Problem to solve = When the line containing "U7 pin SRCLR: +12V -> GND" appears in the data below, begin copying there and stop only after the line containing "D13: zener 4.7V".
══ Provided data
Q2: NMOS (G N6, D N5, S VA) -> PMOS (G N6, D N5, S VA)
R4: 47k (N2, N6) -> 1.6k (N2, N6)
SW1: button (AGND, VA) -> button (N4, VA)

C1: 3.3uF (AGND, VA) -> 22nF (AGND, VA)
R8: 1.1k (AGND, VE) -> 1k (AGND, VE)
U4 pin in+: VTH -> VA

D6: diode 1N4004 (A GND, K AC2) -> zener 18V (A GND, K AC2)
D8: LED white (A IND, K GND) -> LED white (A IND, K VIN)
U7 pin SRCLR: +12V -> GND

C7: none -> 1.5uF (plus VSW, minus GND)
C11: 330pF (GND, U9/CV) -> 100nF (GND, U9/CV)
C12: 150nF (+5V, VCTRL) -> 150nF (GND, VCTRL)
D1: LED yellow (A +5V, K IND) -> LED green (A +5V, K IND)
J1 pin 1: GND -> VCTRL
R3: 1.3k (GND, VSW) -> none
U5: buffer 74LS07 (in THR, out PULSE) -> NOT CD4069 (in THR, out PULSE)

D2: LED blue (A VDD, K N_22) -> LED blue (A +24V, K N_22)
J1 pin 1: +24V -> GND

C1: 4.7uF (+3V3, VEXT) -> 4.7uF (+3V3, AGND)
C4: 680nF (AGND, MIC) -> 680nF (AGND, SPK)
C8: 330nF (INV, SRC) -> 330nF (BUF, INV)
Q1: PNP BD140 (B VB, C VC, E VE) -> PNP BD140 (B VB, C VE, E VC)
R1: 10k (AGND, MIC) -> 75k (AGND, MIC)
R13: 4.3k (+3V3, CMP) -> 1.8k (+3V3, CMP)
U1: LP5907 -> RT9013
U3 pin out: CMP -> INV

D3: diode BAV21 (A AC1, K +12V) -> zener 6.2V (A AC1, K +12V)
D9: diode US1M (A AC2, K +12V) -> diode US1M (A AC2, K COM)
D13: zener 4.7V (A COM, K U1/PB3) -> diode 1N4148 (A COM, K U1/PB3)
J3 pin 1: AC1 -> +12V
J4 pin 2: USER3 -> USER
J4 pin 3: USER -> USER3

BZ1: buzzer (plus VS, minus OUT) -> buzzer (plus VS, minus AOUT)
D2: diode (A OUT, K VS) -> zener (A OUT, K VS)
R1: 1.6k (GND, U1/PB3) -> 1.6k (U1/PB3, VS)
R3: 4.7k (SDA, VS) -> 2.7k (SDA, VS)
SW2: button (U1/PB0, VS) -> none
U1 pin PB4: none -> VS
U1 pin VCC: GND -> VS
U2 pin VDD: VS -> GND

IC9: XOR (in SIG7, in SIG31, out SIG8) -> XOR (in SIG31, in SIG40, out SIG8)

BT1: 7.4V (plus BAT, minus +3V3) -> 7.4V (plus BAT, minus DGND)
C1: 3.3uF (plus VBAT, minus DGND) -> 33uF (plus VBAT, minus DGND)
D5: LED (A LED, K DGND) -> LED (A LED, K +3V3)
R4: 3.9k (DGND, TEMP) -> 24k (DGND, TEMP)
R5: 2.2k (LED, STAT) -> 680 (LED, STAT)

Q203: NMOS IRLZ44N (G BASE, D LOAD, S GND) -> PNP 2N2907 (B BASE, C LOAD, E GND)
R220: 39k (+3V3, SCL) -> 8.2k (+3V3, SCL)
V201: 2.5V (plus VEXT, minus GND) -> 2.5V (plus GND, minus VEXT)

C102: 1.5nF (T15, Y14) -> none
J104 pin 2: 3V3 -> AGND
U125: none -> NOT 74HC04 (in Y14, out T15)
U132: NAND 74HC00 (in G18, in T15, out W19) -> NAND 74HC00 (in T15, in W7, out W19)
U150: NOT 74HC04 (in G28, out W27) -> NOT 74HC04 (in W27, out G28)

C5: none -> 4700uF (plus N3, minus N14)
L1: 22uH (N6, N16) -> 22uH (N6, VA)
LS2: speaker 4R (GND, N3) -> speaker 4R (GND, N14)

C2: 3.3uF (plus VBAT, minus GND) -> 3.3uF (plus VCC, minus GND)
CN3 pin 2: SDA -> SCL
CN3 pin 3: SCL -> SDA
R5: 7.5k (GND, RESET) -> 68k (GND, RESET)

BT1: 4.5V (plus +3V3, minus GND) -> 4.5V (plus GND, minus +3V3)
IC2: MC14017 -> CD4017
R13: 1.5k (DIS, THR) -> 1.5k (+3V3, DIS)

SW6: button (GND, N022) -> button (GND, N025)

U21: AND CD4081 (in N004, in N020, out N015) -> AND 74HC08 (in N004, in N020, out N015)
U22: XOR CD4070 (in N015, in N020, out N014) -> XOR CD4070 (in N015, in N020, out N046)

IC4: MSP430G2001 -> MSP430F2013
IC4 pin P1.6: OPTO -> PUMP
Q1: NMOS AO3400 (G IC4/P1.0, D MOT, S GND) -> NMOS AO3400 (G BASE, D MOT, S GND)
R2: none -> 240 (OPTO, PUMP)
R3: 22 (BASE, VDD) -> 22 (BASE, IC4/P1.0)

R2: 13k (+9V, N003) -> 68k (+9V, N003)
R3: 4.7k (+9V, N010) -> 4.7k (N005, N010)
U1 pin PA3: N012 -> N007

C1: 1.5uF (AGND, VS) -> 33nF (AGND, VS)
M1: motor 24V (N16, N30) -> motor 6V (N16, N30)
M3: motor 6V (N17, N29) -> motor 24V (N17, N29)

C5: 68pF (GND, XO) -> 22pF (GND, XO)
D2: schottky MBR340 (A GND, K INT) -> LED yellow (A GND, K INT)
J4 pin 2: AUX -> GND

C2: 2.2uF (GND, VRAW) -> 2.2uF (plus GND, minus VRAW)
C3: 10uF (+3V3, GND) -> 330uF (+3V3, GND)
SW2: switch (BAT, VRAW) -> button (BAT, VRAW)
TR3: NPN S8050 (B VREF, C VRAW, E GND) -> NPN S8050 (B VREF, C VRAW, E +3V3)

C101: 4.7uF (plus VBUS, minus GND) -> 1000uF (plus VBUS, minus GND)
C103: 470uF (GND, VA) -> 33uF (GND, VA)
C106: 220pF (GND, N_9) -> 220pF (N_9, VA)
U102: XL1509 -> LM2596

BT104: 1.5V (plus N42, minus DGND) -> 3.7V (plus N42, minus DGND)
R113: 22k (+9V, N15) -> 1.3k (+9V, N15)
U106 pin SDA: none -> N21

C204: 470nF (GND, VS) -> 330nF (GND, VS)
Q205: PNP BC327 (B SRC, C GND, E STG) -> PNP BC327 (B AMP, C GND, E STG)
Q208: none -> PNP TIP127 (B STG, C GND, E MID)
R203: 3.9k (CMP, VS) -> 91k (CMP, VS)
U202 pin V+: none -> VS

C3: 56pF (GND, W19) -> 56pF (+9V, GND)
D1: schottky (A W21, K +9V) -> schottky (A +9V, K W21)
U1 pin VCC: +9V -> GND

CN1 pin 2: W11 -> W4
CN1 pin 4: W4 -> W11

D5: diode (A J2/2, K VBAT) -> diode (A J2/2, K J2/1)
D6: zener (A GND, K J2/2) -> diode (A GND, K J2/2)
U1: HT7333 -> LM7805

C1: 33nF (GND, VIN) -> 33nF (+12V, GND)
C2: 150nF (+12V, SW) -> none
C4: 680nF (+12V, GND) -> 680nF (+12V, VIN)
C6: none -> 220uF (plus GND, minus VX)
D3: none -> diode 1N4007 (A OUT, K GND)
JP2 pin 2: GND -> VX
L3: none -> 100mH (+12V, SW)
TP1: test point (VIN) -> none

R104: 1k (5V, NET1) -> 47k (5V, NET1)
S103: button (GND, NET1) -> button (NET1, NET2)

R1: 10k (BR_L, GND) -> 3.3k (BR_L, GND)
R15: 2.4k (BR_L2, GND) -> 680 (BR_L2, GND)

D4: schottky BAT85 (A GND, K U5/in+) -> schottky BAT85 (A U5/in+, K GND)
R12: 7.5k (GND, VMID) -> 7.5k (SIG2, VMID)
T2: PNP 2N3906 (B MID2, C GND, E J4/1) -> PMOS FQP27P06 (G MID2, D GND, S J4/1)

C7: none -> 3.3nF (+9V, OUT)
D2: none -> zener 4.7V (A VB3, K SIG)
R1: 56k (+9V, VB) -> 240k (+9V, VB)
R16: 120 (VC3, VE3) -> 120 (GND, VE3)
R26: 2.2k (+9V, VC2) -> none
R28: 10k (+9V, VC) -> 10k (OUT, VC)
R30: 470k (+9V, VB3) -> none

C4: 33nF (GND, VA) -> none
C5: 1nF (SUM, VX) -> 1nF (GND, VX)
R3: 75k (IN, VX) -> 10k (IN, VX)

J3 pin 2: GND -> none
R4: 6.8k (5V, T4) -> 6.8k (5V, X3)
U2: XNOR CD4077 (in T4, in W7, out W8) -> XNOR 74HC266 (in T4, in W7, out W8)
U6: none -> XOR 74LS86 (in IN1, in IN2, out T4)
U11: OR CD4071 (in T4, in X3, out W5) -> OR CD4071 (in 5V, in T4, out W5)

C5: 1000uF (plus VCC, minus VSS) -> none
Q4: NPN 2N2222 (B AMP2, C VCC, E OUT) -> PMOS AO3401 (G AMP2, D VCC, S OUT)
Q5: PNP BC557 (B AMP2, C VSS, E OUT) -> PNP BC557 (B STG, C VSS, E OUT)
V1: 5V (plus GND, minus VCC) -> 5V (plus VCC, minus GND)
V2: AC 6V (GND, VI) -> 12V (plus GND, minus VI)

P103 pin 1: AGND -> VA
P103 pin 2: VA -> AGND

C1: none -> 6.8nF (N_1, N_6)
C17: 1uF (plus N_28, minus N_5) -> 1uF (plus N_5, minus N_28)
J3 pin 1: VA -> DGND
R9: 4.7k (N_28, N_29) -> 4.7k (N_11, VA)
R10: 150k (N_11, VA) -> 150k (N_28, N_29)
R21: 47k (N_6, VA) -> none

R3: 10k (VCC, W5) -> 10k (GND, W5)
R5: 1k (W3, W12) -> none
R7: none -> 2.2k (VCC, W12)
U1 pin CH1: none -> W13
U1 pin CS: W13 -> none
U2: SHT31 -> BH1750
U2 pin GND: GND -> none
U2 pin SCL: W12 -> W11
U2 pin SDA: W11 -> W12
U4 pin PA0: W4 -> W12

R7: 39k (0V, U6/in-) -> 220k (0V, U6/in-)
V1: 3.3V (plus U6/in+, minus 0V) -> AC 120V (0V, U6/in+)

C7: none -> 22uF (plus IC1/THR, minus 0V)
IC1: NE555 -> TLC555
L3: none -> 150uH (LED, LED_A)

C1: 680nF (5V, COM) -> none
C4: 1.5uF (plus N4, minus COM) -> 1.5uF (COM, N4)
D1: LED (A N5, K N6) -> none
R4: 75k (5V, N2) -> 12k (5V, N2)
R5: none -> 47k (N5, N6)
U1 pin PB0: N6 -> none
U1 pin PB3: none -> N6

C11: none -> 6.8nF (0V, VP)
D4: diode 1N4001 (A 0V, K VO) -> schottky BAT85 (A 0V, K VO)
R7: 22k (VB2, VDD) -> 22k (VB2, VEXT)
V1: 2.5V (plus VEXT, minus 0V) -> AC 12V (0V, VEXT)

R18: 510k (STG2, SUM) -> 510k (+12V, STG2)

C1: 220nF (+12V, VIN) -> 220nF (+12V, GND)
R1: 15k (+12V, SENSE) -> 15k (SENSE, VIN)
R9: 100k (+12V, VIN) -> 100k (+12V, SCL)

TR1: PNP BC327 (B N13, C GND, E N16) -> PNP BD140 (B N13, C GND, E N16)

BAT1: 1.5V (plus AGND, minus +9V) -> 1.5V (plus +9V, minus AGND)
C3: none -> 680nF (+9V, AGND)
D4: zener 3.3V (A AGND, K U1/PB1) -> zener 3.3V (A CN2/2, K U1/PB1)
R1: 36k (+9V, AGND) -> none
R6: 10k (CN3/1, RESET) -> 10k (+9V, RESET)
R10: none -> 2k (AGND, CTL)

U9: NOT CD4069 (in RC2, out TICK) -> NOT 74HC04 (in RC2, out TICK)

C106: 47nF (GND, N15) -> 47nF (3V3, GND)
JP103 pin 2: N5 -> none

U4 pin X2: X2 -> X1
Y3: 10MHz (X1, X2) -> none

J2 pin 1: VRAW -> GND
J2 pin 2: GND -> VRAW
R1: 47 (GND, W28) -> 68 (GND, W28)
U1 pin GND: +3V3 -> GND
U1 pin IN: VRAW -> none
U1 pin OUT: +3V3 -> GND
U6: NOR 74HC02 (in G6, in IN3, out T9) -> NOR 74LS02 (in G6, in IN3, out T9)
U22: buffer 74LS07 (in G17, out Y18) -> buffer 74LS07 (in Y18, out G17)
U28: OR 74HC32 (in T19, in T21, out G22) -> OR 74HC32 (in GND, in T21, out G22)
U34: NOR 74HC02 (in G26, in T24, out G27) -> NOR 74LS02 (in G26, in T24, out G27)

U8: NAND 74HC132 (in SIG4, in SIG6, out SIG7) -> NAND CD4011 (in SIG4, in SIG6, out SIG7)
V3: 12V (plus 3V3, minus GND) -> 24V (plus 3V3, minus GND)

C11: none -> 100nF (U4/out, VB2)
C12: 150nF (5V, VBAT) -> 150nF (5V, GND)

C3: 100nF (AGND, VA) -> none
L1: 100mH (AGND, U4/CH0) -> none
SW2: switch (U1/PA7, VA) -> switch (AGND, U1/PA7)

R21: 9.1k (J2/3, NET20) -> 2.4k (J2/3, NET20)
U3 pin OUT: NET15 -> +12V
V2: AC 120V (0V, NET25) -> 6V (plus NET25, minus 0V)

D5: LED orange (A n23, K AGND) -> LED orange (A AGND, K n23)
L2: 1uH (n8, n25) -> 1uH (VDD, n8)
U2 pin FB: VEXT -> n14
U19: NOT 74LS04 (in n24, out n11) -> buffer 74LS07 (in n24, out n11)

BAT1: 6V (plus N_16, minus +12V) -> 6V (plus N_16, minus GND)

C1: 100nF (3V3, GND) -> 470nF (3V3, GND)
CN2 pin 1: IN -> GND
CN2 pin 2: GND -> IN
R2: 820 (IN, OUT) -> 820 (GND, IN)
════
Solution to this exercise =
U7 pin SRCLR: +12V -> GND

C7: none -> 1.5uF (plus VSW, minus GND)
C11: 330pF (GND, U9/CV) -> 100nF (GND, U9/CV)
C12: 150nF (+5V, VCTRL) -> 150nF (GND, VCTRL)
D1: LED yellow (A +5V, K IND) -> LED green (A +5V, K IND)
J1 pin 1: GND -> VCTRL
R3: 1.3k (GND, VSW) -> none
U5: buffer 74LS07 (in THR, out PULSE) -> NOT CD4069 (in THR, out PULSE)

D2: LED blue (A VDD, K N_22) -> LED blue (A +24V, K N_22)
J1 pin 1: +24V -> GND

C1: 4.7uF (+3V3, VEXT) -> 4.7uF (+3V3, AGND)
C4: 680nF (AGND, MIC) -> 680nF (AGND, SPK)
C8: 330nF (INV, SRC) -> 330nF (BUF, INV)
Q1: PNP BD140 (B VB, C VC, E VE) -> PNP BD140 (B VB, C VE, E VC)
R1: 10k (AGND, MIC) -> 75k (AGND, MIC)
R13: 4.3k (+3V3, CMP) -> 1.8k (+3V3, CMP)
U1: LP5907 -> RT9013
U3 pin out: CMP -> INV

D3: diode BAV21 (A AC1, K +12V) -> zener 6.2V (A AC1, K +12V)
D9: diode US1M (A AC2, K +12V) -> diode US1M (A AC2, K COM)
D13: zener 4.7V (A COM, K U1/PB3) -> diode 1N4148 (A COM, K U1/PB3)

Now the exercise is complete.